Before and after coordinates
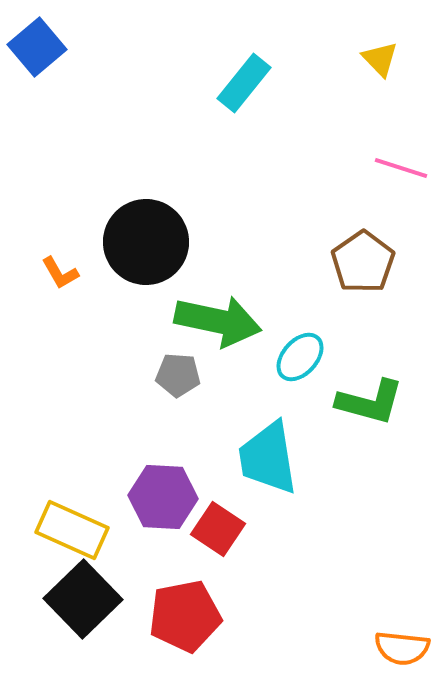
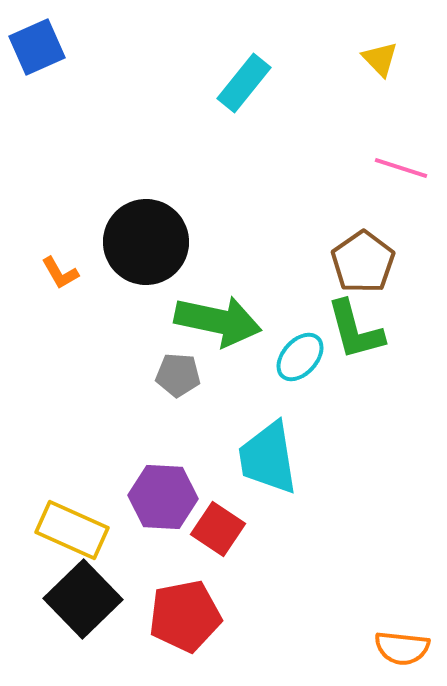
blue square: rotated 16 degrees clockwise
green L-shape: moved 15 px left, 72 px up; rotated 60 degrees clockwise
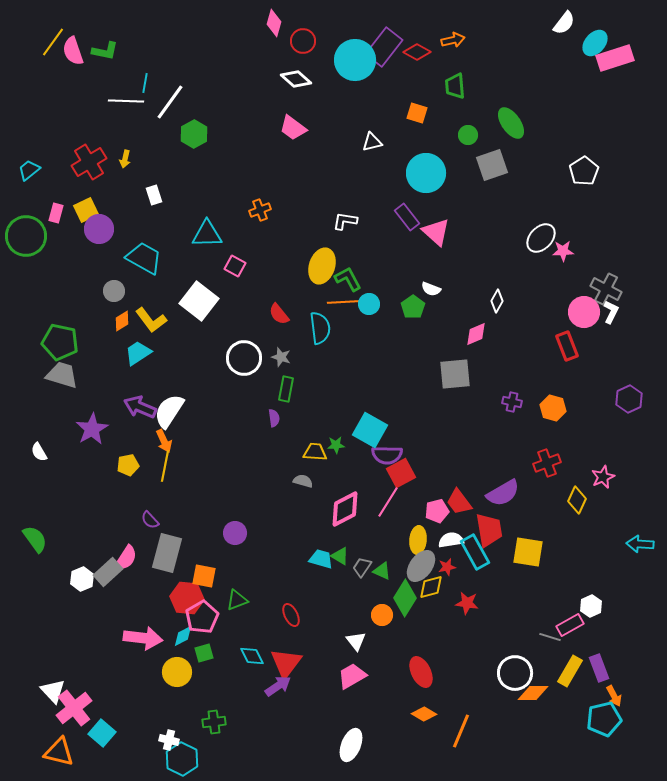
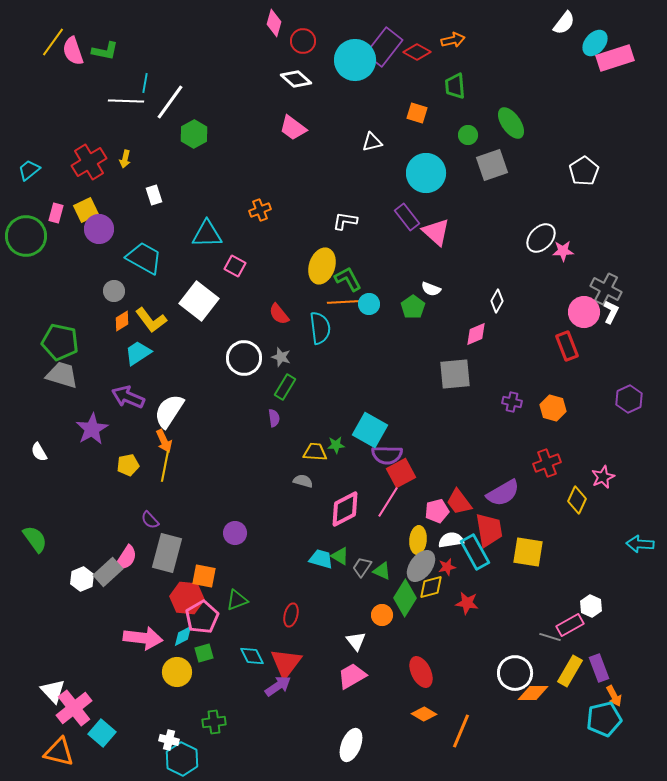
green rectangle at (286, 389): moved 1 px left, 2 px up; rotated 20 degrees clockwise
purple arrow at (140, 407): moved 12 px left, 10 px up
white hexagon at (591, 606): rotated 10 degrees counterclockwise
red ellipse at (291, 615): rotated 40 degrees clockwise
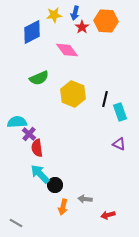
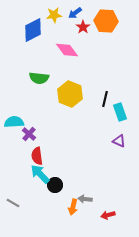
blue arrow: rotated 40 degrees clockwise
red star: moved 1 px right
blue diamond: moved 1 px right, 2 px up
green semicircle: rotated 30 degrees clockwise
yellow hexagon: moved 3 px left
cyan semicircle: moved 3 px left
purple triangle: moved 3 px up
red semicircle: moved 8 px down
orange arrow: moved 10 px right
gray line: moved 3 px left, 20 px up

Instructions to follow: An exact copy of the lines from the one containing "purple triangle: moved 3 px up" through the end of the entries is required, and nothing beyond them.

Exercise solution:
purple triangle: moved 3 px up
red semicircle: moved 8 px down
orange arrow: moved 10 px right
gray line: moved 3 px left, 20 px up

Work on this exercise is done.